| AIM OF THE TASK |
Please retype every entry as written, and keep the pictures out.

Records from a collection
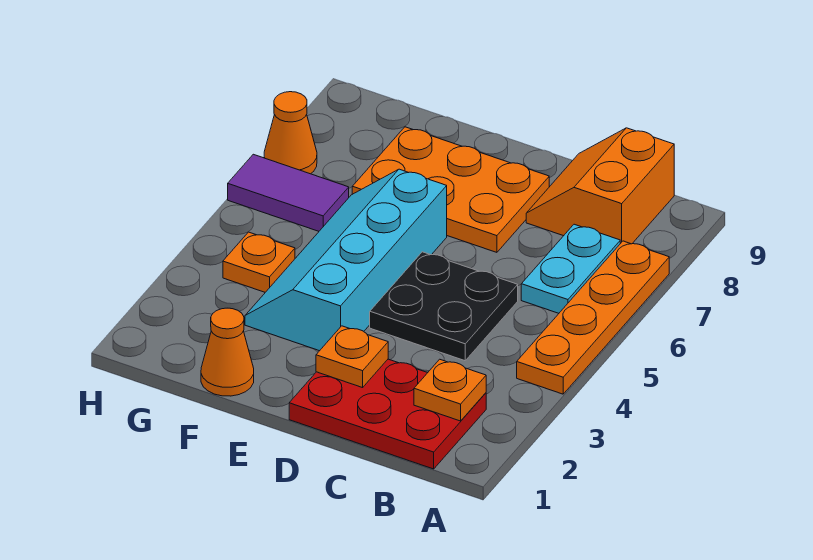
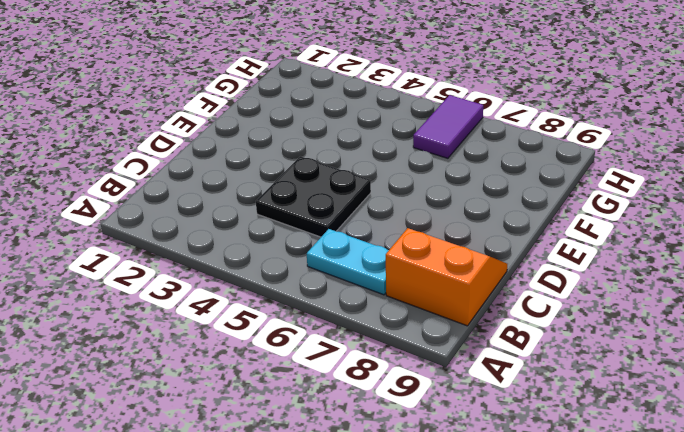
none -> orange plate A4:A7 level 1
none -> red plate B1:D2 level 1
none -> orange plate D7:F8 level 1

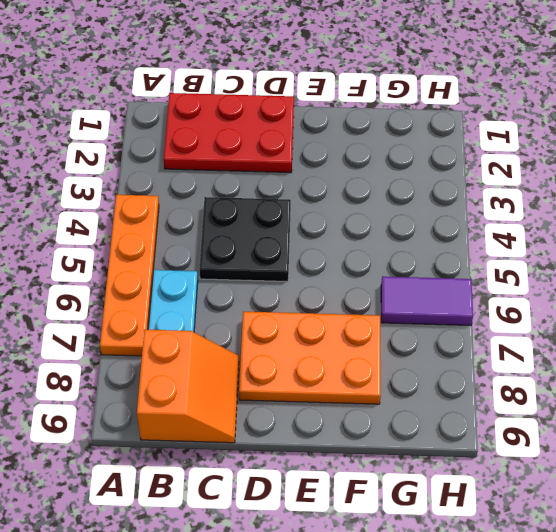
none -> cyan slope E3:F6 level 1 top E
none -> orange cone F1 level 1
none -> orange plate G4 level 1

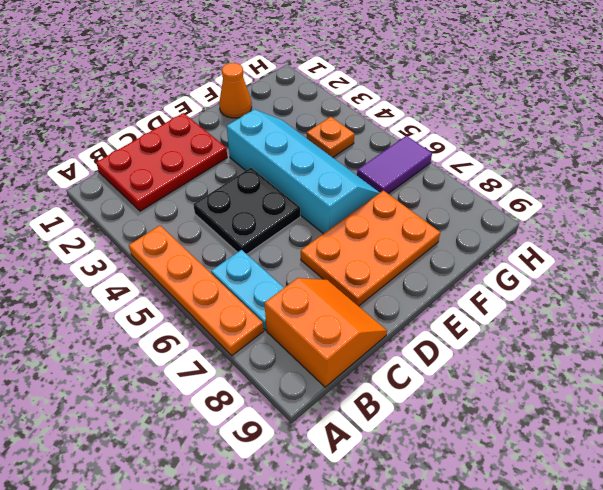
none -> orange cone H7 level 1
none -> orange plate B2 level 2
none -> orange plate D2 level 2

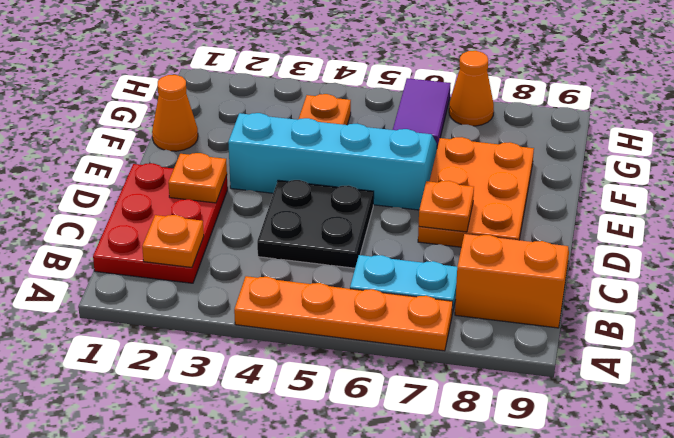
orange plate D7 level 2 -> none

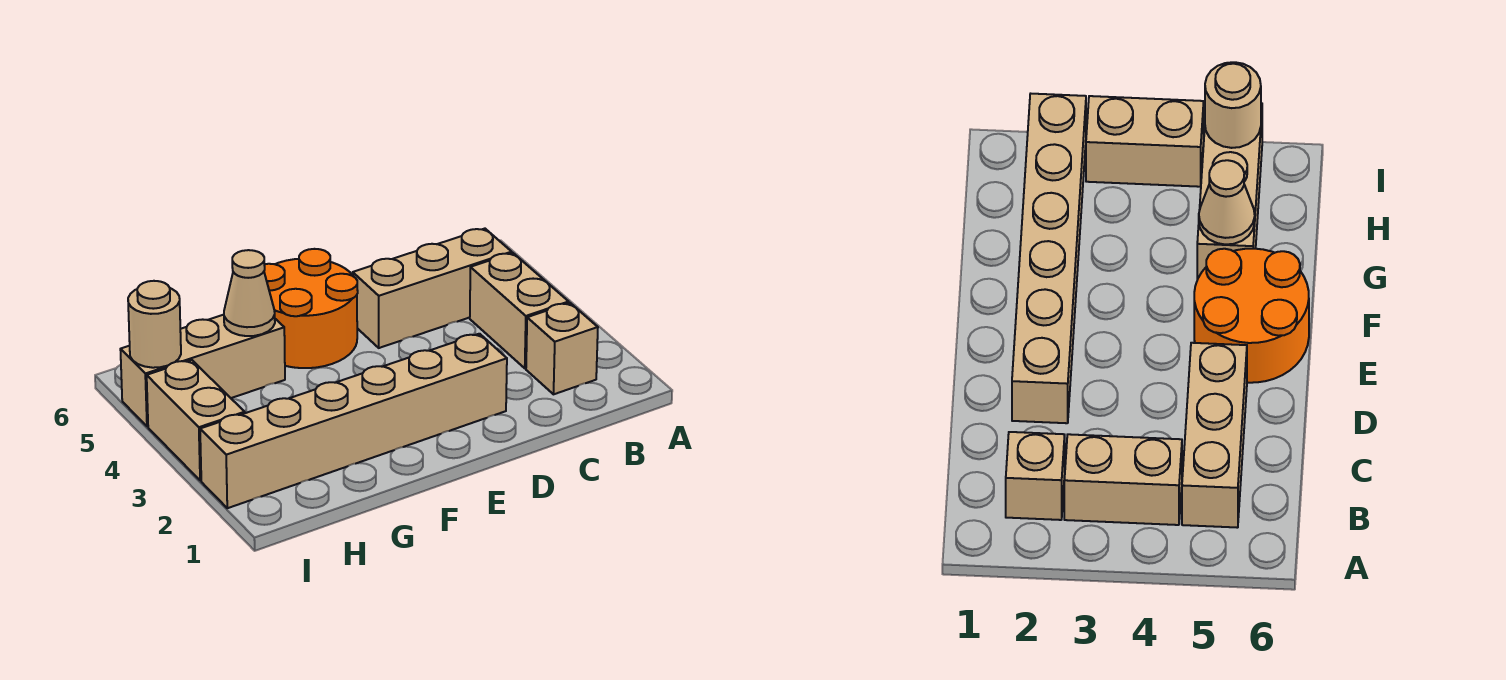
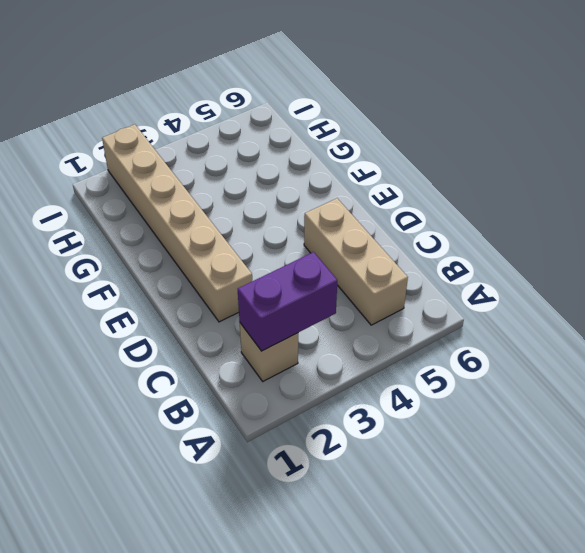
purple brick B2:B3 level 2 -> none
none -> tan brick B3:B4 level 1
none -> orange round brick E5:F6 level 1

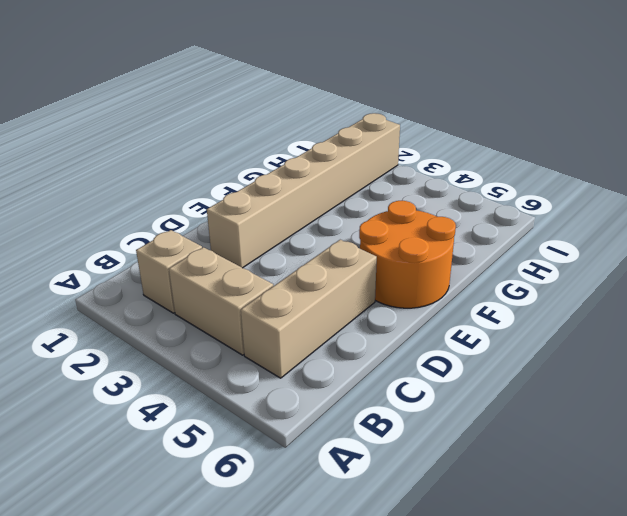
none -> tan brick G5:I5 level 1
none -> tan brick I3:I4 level 1

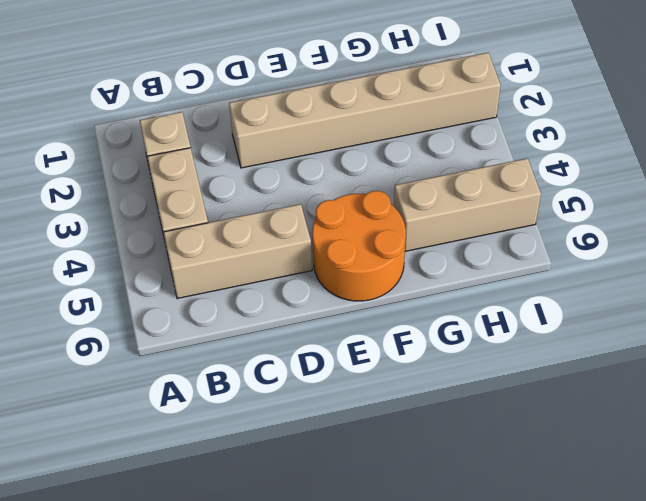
none -> tan brick I3:I4 level 1
none -> tan cone G5 level 2

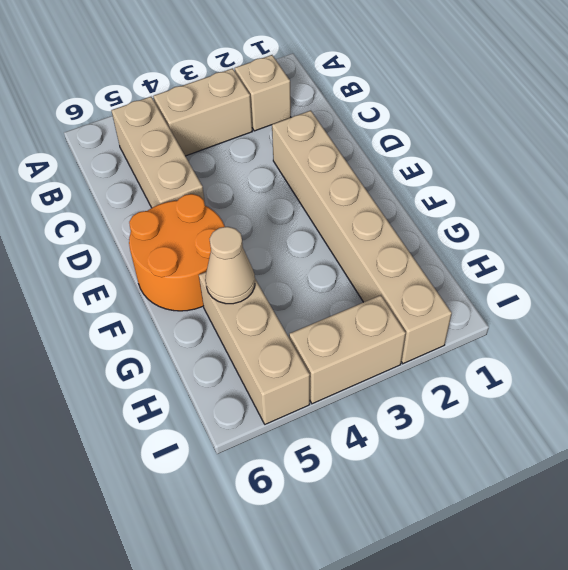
none -> tan round brick I5 level 2

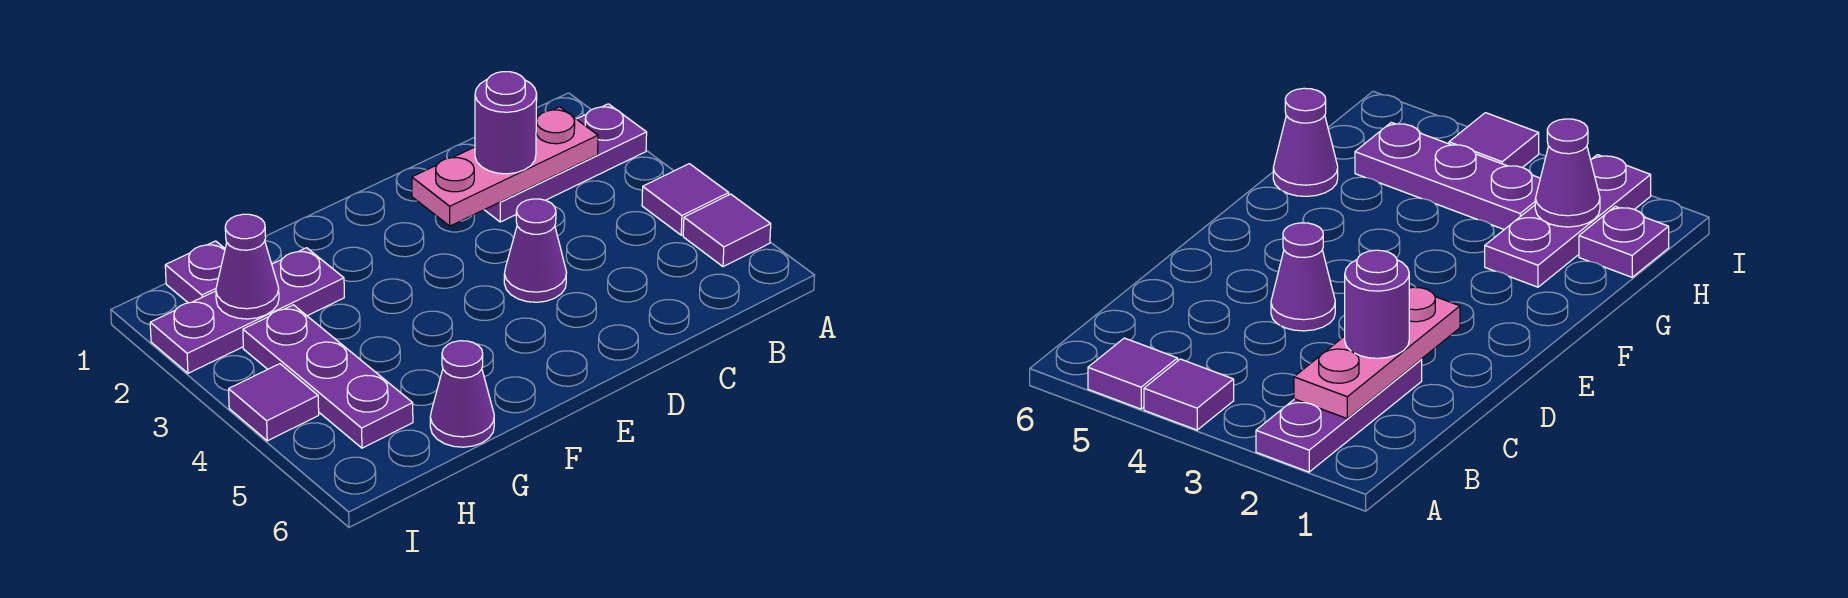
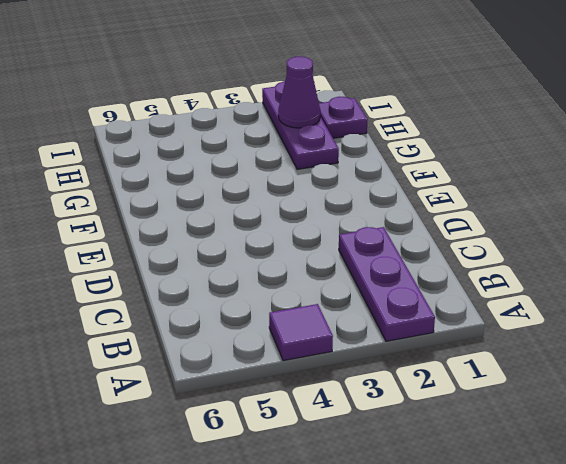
none -> purple tile A5 level 1
none -> purple cone D4 level 1
none -> purple cone G6 level 1

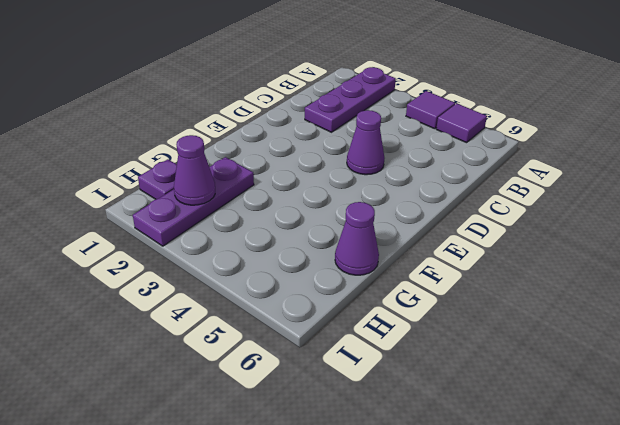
none -> purple plate H3:H5 level 1
none -> purple tile I4 level 1
none -> pink plate B2:D2 level 2

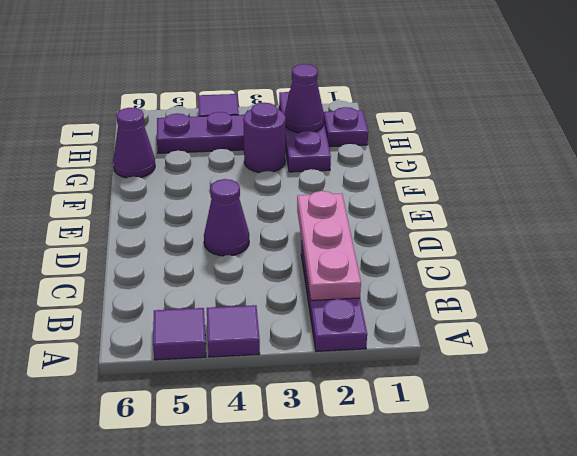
purple round brick G3 level 1 -> purple round brick C2 level 3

| WRITTEN SOLUTION |
none -> orange plate A4:A7 level 1
none -> red plate B1:D2 level 1
none -> orange plate D7:F8 level 1

none -> cyan slope E3:F6 level 1 top E
none -> orange cone F1 level 1
none -> orange plate G4 level 1

none -> orange cone H7 level 1
none -> orange plate B2 level 2
none -> orange plate D2 level 2

orange plate D7 level 2 -> none

purple brick B2:B3 level 2 -> none
none -> tan brick B3:B4 level 1
none -> orange round brick E5:F6 level 1

none -> tan brick G5:I5 level 1
none -> tan brick I3:I4 level 1

none -> tan brick I3:I4 level 1
none -> tan cone G5 level 2

none -> tan round brick I5 level 2

none -> purple tile A5 level 1
none -> purple cone D4 level 1
none -> purple cone G6 level 1

none -> purple plate H3:H5 level 1
none -> purple tile I4 level 1
none -> pink plate B2:D2 level 2

purple round brick G3 level 1 -> purple round brick C2 level 3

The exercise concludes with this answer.